__Try it__.
In your answer, every line of the records should be written out exactly.

__Extracted data__.
┄┄┄┄┄┄┄┄┄┄

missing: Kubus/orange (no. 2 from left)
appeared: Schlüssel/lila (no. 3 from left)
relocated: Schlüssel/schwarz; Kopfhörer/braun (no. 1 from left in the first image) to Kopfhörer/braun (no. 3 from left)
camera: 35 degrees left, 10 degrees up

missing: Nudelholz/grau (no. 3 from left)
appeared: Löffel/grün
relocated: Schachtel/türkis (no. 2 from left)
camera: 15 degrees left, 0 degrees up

┄┄┄┄┄┄┄┄┄┄

__Final answer__.
missing: Kubus/orange (no. 2 from left)
appeared: Schlüssel/lila (no. 3 from left)
relocated: Schlüssel/schwarz; Kopfhörer/braun (no. 1 from left in the first image) to Kopfhörer/braun (no. 3 from left)
camera: 35 degrees left, 10 degrees up

missing: Nudelholz/grau (no. 3 from left)
appeared: Löffel/grün
relocated: Schachtel/türkis (no. 2 from left)
camera: 15 degrees left, 0 degrees up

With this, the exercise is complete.